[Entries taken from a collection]

★ ★ ★ ★ ★

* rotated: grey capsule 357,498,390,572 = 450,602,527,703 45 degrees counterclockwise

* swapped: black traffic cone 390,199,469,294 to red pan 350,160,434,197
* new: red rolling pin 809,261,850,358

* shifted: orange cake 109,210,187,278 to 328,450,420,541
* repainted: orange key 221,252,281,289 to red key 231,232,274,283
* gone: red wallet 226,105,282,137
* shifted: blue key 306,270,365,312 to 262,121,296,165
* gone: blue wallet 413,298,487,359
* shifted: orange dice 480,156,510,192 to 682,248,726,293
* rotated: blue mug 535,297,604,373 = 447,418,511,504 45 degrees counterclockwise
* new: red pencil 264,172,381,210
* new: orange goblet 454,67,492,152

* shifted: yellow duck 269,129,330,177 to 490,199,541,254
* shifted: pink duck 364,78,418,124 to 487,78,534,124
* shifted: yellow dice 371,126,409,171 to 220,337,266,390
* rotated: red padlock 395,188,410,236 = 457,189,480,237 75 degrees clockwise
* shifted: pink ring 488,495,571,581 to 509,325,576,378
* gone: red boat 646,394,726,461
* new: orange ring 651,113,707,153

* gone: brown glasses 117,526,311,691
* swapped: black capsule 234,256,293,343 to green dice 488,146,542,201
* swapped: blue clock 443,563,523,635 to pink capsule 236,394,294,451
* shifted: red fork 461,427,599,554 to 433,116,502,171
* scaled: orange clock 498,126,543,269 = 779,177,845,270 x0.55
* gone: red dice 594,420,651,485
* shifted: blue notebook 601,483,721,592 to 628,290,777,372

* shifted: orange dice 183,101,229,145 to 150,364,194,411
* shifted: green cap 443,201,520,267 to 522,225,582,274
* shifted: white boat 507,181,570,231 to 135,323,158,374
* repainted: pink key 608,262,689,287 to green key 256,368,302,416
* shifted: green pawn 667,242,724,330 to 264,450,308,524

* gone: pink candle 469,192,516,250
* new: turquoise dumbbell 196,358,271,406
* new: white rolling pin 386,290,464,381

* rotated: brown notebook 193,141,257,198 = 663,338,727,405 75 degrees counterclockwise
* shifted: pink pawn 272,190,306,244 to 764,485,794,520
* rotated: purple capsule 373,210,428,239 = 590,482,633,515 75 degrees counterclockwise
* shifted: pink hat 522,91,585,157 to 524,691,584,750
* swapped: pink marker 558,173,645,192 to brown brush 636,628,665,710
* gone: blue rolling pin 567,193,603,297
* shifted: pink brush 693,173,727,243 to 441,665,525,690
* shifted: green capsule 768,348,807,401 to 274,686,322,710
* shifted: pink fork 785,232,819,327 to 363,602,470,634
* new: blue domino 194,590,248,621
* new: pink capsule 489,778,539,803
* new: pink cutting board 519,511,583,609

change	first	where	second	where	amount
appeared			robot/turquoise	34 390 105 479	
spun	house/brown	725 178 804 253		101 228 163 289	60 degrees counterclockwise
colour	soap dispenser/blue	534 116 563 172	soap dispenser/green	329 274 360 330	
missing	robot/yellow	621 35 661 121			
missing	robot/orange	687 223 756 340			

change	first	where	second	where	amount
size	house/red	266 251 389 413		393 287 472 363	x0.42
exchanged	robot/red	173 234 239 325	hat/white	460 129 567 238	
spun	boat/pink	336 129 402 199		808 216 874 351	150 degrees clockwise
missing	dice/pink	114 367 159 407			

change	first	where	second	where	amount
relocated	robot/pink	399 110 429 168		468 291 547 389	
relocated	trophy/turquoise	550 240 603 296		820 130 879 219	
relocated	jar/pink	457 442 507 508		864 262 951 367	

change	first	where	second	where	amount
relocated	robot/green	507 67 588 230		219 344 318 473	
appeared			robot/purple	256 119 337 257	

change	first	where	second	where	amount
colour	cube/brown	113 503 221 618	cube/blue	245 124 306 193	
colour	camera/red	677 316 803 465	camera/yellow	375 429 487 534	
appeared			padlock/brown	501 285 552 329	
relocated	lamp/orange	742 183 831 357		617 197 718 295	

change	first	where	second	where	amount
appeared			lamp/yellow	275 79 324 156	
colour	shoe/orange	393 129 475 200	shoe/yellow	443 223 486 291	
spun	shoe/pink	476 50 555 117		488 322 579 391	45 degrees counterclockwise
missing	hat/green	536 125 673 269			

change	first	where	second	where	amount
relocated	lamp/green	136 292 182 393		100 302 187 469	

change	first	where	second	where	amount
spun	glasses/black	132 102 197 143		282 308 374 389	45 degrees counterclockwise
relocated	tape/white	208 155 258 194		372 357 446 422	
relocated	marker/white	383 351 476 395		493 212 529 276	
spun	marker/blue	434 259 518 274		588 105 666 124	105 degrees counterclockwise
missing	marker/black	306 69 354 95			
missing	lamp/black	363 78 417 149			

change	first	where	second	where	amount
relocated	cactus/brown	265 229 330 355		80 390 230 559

★ ★ ★ ★ ★

TASK REQUIREMENTS. Nothing but a number is expected here: how many lines above include the string "lamp".

RESPONSE AREA. 4